## EXERCISE OBJECTIVE
In your reply, print every line of the listing exactly and omit all images.

## COLLECTED DATA
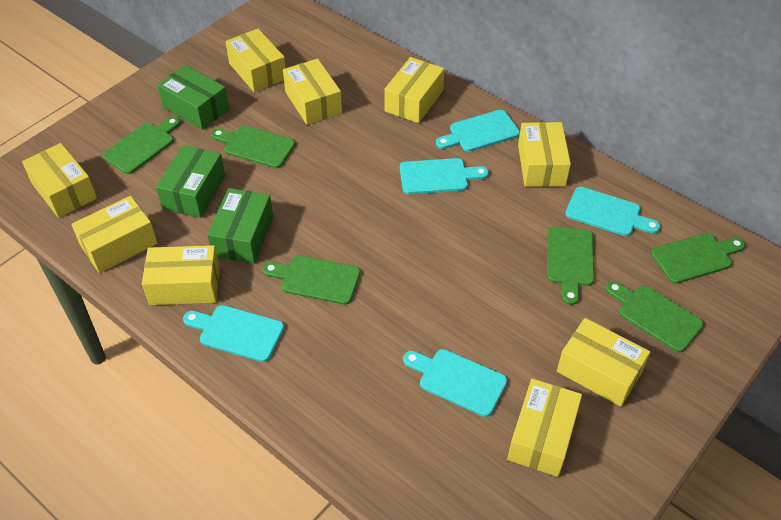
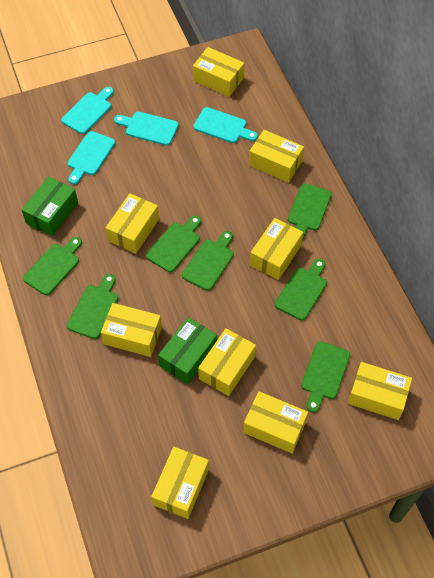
green box: 3 -> 2
green cutting board: 6 -> 7
turquoise cutting board: 5 -> 4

## TASK OUTPUT
green box: 3 -> 2
green cutting board: 6 -> 7
turquoise cutting board: 5 -> 4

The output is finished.